* _WHAT YOU ARE ASKED TO DO_
Among the entries below, determine how many lines contain the word "none" and state only that figure.

* _RECORDED INFORMATION_
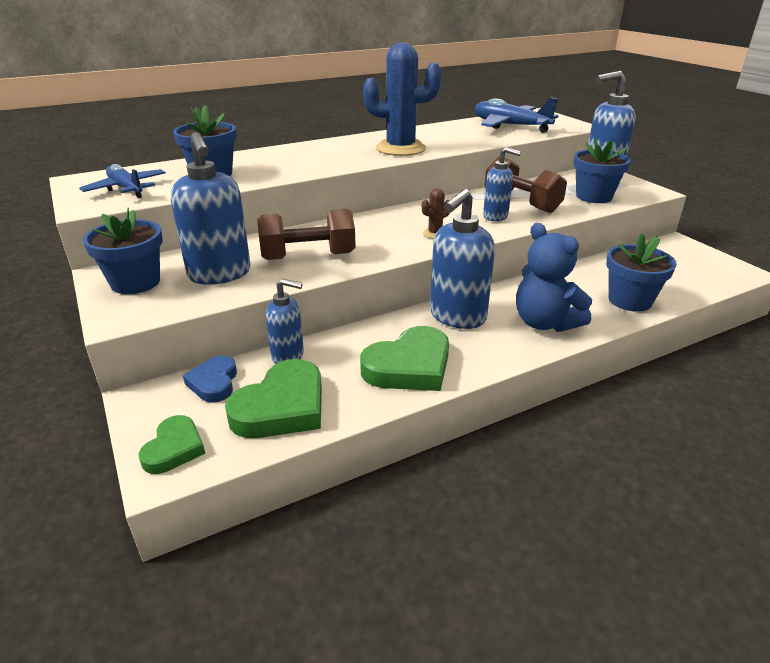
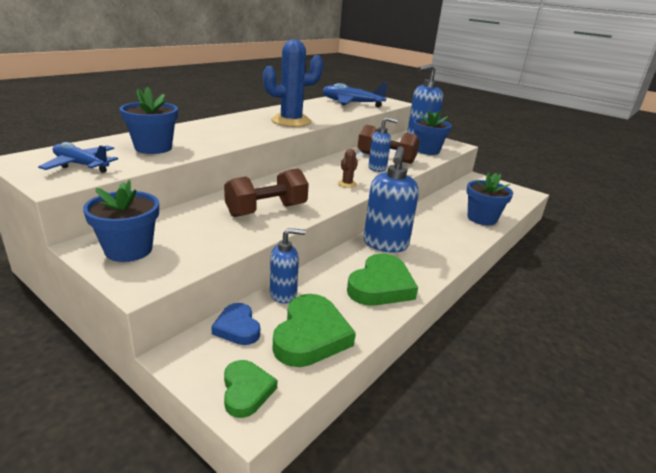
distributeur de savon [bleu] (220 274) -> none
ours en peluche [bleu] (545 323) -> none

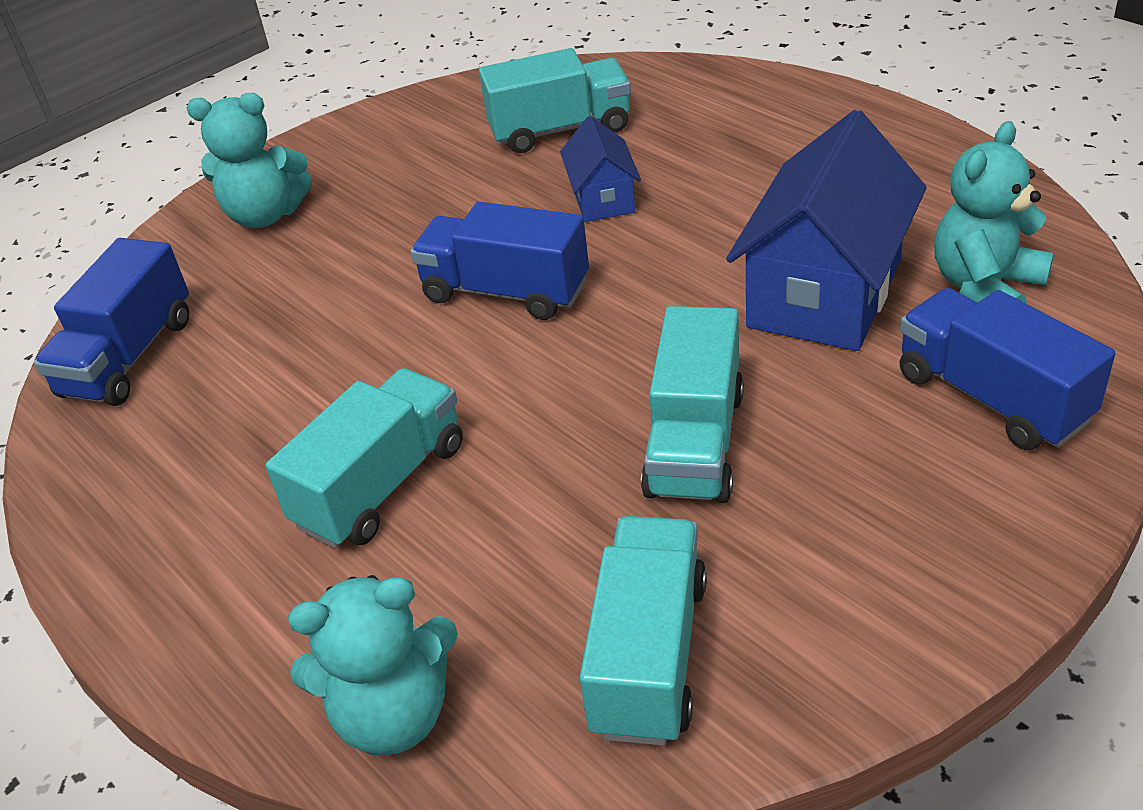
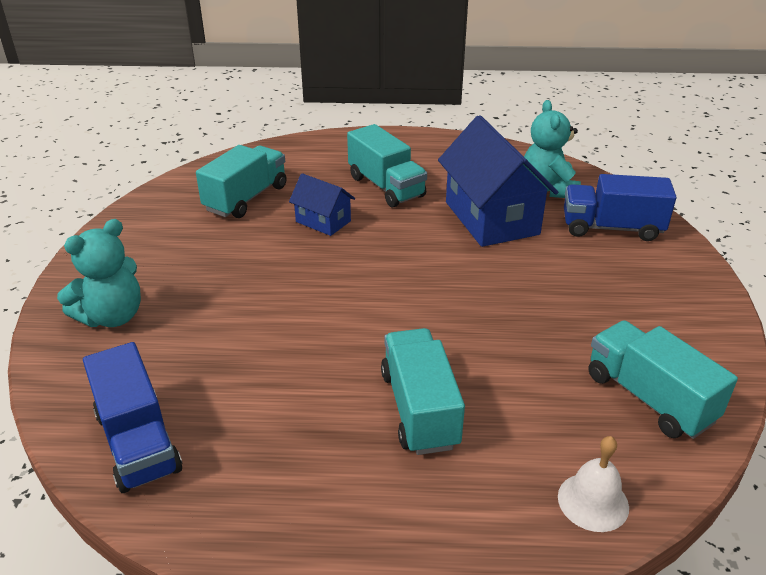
camion [bleu] (505 292) -> none
camion [turquoise] (695 443) -> camion [turquoise] (386 187), moved
ours en peluche [turquoise] (393 714) -> cloche [blanc] (593 501)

* _FINISHED TASK_
3